■ Task goal: Begin at the line containing "JP2 pin 1: GND -> +9V" and end at the final line of the entries. Please reproduce those lines exactly.

Dataset Start Marker

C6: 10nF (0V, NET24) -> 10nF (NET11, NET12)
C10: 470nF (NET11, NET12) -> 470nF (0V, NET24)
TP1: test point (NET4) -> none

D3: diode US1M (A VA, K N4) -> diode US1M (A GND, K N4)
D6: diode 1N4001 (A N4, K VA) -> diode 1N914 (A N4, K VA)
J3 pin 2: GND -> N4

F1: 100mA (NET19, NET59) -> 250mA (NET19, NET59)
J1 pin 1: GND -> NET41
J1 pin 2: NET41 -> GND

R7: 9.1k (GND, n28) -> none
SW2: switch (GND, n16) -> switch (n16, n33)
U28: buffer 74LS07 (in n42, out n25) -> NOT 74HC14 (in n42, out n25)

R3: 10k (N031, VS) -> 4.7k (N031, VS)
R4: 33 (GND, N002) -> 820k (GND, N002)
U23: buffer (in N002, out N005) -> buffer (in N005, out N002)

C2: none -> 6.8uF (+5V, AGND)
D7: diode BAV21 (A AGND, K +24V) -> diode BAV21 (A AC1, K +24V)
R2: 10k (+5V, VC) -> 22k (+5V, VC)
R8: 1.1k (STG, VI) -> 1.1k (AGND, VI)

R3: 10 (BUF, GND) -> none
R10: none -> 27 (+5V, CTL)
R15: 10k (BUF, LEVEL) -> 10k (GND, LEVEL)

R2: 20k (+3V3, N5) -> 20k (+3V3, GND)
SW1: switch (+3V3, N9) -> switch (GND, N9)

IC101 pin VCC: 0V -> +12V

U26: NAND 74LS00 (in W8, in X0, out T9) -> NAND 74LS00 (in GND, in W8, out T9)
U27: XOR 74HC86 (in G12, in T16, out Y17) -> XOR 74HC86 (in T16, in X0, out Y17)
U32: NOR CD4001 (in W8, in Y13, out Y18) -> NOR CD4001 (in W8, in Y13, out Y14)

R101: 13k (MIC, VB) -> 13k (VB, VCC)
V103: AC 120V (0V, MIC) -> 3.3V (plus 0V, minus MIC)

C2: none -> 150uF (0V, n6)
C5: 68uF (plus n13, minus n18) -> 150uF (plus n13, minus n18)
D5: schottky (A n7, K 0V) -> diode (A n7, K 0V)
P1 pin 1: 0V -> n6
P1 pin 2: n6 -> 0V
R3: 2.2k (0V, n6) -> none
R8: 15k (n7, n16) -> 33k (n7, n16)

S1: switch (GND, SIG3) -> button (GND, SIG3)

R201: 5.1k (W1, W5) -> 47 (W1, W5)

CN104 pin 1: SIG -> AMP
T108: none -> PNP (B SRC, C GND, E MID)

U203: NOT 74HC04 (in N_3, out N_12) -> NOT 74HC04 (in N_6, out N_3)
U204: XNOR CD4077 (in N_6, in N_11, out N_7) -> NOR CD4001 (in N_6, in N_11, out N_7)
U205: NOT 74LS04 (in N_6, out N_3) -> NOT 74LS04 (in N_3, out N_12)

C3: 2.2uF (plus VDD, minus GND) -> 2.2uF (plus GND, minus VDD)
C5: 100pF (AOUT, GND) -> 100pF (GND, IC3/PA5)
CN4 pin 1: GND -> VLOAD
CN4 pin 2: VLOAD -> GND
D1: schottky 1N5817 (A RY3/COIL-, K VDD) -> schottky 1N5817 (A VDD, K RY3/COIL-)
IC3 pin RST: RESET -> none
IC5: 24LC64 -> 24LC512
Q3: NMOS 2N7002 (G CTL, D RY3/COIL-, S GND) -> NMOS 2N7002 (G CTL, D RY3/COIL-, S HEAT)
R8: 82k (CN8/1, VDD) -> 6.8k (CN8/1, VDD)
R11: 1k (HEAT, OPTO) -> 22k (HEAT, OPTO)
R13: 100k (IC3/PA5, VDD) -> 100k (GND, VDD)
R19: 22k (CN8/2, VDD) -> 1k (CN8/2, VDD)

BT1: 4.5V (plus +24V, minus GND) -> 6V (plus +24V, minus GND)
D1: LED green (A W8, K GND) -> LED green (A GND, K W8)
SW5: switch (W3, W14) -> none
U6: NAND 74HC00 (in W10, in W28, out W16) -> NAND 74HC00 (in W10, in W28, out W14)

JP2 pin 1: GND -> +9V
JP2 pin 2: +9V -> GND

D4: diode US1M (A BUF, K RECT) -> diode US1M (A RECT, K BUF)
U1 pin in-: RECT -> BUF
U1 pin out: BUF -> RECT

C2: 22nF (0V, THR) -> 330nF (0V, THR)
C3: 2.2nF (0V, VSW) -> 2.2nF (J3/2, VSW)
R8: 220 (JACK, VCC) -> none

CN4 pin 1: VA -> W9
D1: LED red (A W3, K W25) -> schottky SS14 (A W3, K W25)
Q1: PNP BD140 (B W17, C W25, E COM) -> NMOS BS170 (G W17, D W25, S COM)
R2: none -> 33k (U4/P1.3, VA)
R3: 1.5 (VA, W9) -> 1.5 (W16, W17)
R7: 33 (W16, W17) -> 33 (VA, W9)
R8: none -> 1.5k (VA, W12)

Dataset End Marker

■ Solution:
JP2 pin 1: GND -> +9V
JP2 pin 2: +9V -> GND

D4: diode US1M (A BUF, K RECT) -> diode US1M (A RECT, K BUF)
U1 pin in-: RECT -> BUF
U1 pin out: BUF -> RECT

C2: 22nF (0V, THR) -> 330nF (0V, THR)
C3: 2.2nF (0V, VSW) -> 2.2nF (J3/2, VSW)
R8: 220 (JACK, VCC) -> none

CN4 pin 1: VA -> W9
D1: LED red (A W3, K W25) -> schottky SS14 (A W3, K W25)
Q1: PNP BD140 (B W17, C W25, E COM) -> NMOS BS170 (G W17, D W25, S COM)
R2: none -> 33k (U4/P1.3, VA)
R3: 1.5 (VA, W9) -> 1.5 (W16, W17)
R7: 33 (W16, W17) -> 33 (VA, W9)
R8: none -> 1.5k (VA, W12)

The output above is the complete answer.